**ACTION ITEM:**
Each line of the data below from the one holding "(302, 370) = (295, 220): turquoise" to the one holding "camera: 45 degrees right, 5 degrees down", inclusive, is to be reproduced exactly; no other line belongs in the answer.

**SUPPLIED RECORDS:**
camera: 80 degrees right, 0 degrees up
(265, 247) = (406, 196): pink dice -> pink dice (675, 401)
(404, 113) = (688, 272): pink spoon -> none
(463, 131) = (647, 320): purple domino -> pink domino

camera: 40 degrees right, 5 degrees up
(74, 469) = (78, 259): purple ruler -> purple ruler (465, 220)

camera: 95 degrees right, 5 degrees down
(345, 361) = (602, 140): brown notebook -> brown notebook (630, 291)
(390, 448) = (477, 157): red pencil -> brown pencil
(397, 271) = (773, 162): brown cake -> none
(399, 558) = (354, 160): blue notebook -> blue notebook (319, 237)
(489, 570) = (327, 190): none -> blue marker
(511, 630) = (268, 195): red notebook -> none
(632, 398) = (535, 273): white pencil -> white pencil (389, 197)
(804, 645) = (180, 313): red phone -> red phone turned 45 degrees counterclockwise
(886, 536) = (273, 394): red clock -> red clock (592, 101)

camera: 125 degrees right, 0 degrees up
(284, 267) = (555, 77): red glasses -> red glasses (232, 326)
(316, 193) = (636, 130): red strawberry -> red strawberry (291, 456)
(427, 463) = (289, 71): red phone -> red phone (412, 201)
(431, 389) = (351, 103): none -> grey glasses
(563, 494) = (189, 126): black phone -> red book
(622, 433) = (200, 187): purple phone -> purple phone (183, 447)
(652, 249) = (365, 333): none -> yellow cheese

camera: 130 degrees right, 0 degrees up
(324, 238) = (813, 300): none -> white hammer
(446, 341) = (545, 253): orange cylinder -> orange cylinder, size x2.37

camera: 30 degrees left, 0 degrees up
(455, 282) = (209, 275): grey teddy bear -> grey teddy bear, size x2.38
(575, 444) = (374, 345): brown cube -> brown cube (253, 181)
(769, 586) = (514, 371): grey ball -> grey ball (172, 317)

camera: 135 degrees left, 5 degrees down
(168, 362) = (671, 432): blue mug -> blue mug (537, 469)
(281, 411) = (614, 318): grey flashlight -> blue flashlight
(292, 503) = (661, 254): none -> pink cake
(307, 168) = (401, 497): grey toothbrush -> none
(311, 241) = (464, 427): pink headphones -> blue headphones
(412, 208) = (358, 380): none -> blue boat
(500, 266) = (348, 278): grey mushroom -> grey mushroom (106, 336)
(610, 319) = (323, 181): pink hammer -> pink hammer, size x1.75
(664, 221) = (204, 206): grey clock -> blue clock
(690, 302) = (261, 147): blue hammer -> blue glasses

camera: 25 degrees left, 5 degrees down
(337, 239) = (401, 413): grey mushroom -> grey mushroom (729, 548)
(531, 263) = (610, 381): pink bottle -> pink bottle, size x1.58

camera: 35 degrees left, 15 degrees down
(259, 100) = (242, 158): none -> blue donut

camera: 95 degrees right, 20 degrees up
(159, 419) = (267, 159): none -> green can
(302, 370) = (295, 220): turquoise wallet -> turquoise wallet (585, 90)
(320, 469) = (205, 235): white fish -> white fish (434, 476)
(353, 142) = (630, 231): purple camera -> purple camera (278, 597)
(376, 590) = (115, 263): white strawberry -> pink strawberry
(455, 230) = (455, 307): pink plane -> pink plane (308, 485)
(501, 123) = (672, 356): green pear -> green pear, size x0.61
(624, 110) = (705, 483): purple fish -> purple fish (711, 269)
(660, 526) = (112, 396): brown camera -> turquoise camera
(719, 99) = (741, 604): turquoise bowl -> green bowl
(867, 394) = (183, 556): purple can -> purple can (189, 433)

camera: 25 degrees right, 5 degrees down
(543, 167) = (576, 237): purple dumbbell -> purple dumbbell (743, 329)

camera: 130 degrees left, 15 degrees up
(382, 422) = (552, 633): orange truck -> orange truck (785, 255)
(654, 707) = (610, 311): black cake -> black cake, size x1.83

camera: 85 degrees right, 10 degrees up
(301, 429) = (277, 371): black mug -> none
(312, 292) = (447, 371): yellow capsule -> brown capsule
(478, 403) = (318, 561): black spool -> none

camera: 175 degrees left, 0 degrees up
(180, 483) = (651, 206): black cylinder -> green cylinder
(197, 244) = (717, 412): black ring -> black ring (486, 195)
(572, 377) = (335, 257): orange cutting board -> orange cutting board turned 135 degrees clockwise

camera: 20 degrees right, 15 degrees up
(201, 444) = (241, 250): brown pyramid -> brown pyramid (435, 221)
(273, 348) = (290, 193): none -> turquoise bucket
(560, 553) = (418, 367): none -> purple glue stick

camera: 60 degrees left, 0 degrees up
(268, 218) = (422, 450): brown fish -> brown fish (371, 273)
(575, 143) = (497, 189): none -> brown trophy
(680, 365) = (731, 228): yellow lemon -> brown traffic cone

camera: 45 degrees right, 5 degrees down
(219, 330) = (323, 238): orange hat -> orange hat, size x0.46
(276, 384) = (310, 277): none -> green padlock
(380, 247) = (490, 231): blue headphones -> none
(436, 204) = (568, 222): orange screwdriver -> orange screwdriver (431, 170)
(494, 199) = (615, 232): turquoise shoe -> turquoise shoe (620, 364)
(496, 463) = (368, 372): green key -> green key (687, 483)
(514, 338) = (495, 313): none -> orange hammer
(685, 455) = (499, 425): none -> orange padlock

**EXERCISE RESPONSE:**
(302, 370) = (295, 220): turquoise wallet -> turquoise wallet (585, 90)
(320, 469) = (205, 235): white fish -> white fish (434, 476)
(353, 142) = (630, 231): purple camera -> purple camera (278, 597)
(376, 590) = (115, 263): white strawberry -> pink strawberry
(455, 230) = (455, 307): pink plane -> pink plane (308, 485)
(501, 123) = (672, 356): green pear -> green pear, size x0.61
(624, 110) = (705, 483): purple fish -> purple fish (711, 269)
(660, 526) = (112, 396): brown camera -> turquoise camera
(719, 99) = (741, 604): turquoise bowl -> green bowl
(867, 394) = (183, 556): purple can -> purple can (189, 433)

camera: 25 degrees right, 5 degrees down
(543, 167) = (576, 237): purple dumbbell -> purple dumbbell (743, 329)

camera: 130 degrees left, 15 degrees up
(382, 422) = (552, 633): orange truck -> orange truck (785, 255)
(654, 707) = (610, 311): black cake -> black cake, size x1.83

camera: 85 degrees right, 10 degrees up
(301, 429) = (277, 371): black mug -> none
(312, 292) = (447, 371): yellow capsule -> brown capsule
(478, 403) = (318, 561): black spool -> none

camera: 175 degrees left, 0 degrees up
(180, 483) = (651, 206): black cylinder -> green cylinder
(197, 244) = (717, 412): black ring -> black ring (486, 195)
(572, 377) = (335, 257): orange cutting board -> orange cutting board turned 135 degrees clockwise

camera: 20 degrees right, 15 degrees up
(201, 444) = (241, 250): brown pyramid -> brown pyramid (435, 221)
(273, 348) = (290, 193): none -> turquoise bucket
(560, 553) = (418, 367): none -> purple glue stick

camera: 60 degrees left, 0 degrees up
(268, 218) = (422, 450): brown fish -> brown fish (371, 273)
(575, 143) = (497, 189): none -> brown trophy
(680, 365) = (731, 228): yellow lemon -> brown traffic cone

camera: 45 degrees right, 5 degrees down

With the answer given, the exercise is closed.